[Items from a dataset]
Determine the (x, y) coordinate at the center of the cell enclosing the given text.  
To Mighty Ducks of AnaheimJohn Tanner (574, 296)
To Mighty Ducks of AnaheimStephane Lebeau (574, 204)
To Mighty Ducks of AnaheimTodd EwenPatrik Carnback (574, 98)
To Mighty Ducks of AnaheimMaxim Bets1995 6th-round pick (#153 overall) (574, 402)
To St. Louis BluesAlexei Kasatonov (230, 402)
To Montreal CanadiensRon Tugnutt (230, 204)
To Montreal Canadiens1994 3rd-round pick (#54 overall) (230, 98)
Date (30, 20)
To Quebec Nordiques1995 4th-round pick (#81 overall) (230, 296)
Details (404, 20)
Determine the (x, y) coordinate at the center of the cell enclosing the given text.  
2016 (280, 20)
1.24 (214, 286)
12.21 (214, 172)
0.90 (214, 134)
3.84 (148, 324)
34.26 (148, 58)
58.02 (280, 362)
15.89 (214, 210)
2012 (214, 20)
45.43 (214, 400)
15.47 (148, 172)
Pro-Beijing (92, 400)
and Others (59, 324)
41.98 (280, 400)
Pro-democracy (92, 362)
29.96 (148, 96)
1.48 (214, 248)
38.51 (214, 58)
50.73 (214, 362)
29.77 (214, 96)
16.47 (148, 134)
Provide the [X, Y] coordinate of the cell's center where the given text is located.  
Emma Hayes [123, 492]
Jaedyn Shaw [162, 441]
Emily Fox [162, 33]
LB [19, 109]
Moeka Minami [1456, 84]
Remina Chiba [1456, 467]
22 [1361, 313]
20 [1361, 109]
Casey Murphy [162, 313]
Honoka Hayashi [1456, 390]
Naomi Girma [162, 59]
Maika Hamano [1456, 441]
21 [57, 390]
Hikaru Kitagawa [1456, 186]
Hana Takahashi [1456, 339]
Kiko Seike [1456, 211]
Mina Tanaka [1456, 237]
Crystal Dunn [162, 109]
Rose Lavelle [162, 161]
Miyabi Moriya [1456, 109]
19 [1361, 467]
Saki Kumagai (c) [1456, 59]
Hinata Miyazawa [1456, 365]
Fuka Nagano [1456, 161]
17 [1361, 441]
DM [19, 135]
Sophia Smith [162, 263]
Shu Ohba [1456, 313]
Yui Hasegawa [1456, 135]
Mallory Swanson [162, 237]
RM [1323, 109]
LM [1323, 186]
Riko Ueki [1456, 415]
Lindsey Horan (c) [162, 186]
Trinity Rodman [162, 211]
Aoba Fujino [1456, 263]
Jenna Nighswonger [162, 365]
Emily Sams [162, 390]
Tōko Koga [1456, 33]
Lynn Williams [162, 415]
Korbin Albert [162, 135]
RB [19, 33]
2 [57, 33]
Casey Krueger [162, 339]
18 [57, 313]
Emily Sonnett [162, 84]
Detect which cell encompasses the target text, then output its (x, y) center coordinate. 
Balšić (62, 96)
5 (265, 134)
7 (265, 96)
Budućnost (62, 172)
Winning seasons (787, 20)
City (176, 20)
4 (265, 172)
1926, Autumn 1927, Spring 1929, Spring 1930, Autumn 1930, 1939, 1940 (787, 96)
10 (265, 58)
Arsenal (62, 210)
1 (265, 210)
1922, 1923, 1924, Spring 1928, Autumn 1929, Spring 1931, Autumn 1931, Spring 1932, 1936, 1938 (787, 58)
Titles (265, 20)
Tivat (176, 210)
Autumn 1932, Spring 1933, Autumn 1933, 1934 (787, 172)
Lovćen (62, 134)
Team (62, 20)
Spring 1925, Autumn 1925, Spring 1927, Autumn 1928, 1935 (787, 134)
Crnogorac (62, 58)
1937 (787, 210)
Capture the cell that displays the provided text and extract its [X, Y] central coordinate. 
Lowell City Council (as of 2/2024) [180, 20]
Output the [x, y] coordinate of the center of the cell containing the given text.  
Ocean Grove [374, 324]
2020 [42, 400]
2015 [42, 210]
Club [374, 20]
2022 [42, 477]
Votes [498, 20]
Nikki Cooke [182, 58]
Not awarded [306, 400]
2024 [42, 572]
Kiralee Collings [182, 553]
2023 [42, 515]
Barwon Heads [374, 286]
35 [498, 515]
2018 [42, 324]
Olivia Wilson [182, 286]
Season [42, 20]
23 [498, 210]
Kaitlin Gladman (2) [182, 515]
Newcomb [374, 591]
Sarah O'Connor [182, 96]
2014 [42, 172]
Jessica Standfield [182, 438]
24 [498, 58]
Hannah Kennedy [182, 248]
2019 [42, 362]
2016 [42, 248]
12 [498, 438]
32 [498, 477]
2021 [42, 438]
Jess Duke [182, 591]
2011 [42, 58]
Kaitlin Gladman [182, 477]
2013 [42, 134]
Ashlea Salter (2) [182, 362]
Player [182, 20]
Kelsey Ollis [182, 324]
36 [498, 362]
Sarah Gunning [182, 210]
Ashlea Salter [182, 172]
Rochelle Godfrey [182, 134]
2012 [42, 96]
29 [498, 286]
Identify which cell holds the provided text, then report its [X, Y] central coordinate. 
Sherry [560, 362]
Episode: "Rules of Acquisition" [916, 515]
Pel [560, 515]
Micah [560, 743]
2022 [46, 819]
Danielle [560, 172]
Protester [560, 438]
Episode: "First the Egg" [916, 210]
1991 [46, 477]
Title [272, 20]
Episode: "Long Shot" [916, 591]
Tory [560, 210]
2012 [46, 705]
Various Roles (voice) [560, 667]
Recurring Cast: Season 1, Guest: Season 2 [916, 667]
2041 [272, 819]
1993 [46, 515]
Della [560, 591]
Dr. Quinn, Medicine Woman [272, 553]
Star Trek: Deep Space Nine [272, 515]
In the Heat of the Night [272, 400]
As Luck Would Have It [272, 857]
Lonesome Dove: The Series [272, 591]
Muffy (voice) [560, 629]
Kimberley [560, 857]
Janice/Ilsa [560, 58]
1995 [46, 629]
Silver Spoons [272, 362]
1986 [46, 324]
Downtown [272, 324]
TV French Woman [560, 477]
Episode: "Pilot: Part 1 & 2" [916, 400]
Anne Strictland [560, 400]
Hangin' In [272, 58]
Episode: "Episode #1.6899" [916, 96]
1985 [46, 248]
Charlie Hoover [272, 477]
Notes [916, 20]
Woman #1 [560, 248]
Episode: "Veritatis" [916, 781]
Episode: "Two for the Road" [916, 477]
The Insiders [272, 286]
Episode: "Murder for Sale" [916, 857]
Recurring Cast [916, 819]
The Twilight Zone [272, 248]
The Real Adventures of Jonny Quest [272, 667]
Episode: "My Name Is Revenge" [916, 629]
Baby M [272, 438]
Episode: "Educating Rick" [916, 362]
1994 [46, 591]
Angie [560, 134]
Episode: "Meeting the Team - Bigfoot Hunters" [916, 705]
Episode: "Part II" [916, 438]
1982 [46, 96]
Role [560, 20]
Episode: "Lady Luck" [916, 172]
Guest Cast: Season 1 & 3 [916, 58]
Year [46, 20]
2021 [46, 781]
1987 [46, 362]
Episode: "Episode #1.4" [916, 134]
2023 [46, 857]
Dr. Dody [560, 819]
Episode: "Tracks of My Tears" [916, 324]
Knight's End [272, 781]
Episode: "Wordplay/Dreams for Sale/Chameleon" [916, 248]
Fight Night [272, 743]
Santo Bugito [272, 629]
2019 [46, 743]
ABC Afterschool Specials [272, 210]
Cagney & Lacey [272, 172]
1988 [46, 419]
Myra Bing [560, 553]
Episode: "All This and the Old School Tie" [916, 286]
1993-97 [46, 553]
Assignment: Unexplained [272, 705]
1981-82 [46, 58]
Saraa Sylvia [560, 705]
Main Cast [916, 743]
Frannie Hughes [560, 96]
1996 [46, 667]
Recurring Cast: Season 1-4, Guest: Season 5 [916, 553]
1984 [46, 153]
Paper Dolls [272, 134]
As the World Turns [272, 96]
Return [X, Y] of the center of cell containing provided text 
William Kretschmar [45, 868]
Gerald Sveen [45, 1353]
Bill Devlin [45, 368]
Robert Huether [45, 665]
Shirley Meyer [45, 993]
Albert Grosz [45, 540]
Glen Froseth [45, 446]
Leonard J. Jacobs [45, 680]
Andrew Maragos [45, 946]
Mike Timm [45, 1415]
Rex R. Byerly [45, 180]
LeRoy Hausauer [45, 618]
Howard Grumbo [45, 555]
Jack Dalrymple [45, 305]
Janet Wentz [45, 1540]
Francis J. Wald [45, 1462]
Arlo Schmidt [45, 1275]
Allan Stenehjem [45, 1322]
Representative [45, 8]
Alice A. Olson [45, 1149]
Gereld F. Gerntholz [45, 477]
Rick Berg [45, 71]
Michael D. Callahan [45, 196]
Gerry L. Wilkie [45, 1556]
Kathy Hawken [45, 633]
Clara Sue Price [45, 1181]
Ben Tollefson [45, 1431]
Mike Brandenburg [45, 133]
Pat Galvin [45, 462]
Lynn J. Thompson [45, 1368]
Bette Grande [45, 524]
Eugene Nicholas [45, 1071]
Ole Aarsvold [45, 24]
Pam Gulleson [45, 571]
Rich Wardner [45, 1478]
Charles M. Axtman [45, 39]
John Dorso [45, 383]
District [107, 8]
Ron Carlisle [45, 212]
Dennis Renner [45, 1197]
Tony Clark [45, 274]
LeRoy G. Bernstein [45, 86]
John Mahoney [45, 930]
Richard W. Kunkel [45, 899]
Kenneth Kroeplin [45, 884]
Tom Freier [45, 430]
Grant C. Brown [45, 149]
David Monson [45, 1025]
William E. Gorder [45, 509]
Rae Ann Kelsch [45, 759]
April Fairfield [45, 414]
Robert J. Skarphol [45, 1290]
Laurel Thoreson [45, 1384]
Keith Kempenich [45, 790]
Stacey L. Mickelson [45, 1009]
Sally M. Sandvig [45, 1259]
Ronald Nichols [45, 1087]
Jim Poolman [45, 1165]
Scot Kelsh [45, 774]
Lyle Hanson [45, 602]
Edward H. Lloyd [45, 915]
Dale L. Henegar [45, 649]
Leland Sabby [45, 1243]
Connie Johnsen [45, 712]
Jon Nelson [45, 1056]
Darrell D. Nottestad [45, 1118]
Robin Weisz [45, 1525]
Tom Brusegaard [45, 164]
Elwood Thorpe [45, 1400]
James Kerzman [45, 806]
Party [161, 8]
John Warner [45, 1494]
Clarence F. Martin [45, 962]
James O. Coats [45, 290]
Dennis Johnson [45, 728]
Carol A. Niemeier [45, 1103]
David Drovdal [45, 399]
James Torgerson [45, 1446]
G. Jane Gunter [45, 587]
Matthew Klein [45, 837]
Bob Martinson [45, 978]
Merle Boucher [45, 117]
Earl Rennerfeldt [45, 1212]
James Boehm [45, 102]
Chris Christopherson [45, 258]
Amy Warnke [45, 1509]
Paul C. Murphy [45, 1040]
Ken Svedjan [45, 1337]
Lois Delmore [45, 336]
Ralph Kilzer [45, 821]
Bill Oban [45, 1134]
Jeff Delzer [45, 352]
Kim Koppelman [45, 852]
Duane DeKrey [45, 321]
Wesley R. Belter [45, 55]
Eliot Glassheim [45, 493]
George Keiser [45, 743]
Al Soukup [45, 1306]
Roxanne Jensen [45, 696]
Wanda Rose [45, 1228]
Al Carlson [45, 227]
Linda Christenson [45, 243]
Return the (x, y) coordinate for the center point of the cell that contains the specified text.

• _Task_
Echo the data word for word, from its first line through the line containing "21 [57, 390]", inclusive.

• _The output_
Determine the (x, y) coordinate at the center of the cell enclosing the given text.  
To Mighty Ducks of AnaheimJohn Tanner (574, 296)
To Mighty Ducks of AnaheimStephane Lebeau (574, 204)
To Mighty Ducks of AnaheimTodd EwenPatrik Carnback (574, 98)
To Mighty Ducks of AnaheimMaxim Bets1995 6th-round pick (#153 overall) (574, 402)
To St. Louis BluesAlexei Kasatonov (230, 402)
To Montreal CanadiensRon Tugnutt (230, 204)
To Montreal Canadiens1994 3rd-round pick (#54 overall) (230, 98)
Date (30, 20)
To Quebec Nordiques1995 4th-round pick (#81 overall) (230, 296)
Details (404, 20)
Determine the (x, y) coordinate at the center of the cell enclosing the given text.  
2016 (280, 20)
1.24 (214, 286)
12.21 (214, 172)
0.90 (214, 134)
3.84 (148, 324)
34.26 (148, 58)
58.02 (280, 362)
15.89 (214, 210)
2012 (214, 20)
45.43 (214, 400)
15.47 (148, 172)
Pro-Beijing (92, 400)
and Others (59, 324)
41.98 (280, 400)
Pro-democracy (92, 362)
29.96 (148, 96)
1.48 (214, 248)
38.51 (214, 58)
50.73 (214, 362)
29.77 (214, 96)
16.47 (148, 134)
Provide the [X, Y] coordinate of the cell's center where the given text is located.  
Emma Hayes [123, 492]
Jaedyn Shaw [162, 441]
Emily Fox [162, 33]
LB [19, 109]
Moeka Minami [1456, 84]
Remina Chiba [1456, 467]
22 [1361, 313]
20 [1361, 109]
Casey Murphy [162, 313]
Honoka Hayashi [1456, 390]
Naomi Girma [162, 59]
Maika Hamano [1456, 441]
21 [57, 390]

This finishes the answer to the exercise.